### [TASK BRIEF]
Below is a listing; transcribe it exactly but without any images.

COLLECTED MATERIAL: Begin

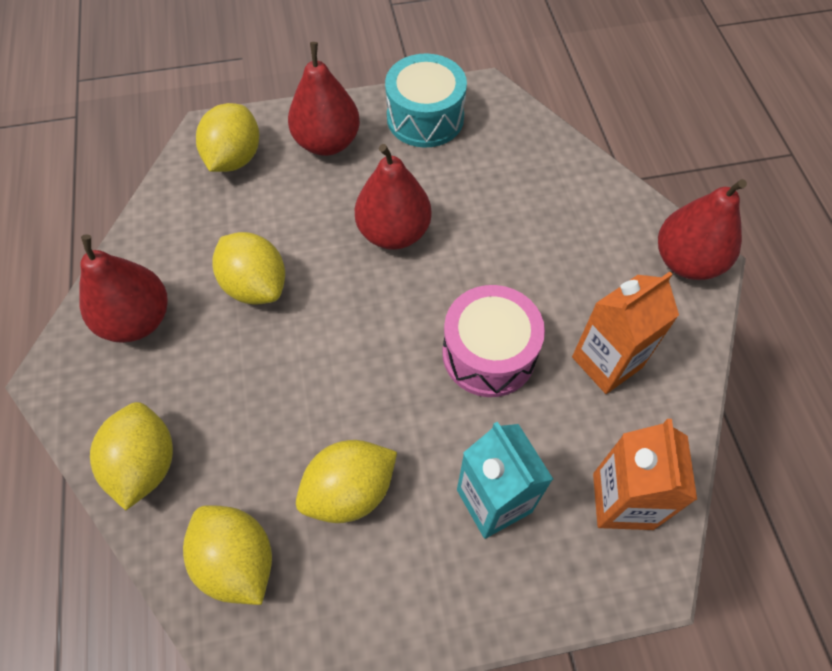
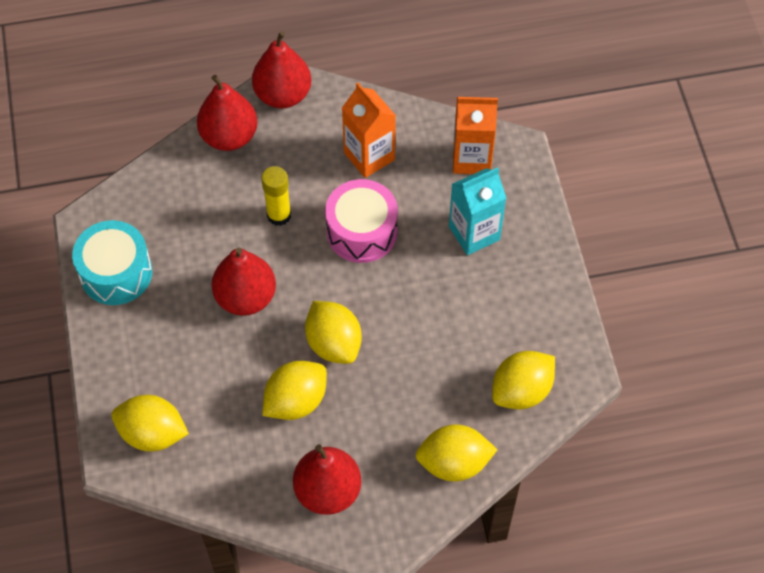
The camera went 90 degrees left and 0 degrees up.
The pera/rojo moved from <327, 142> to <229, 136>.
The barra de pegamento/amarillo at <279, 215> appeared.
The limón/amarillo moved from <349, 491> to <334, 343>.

COLLECTED MATERIAL: End

### [OUTPUT]
The camera went 90 degrees left and 0 degrees up.
The pera/rojo moved from <327, 142> to <229, 136>.
The barra de pegamento/amarillo at <279, 215> appeared.
The limón/amarillo moved from <349, 491> to <334, 343>.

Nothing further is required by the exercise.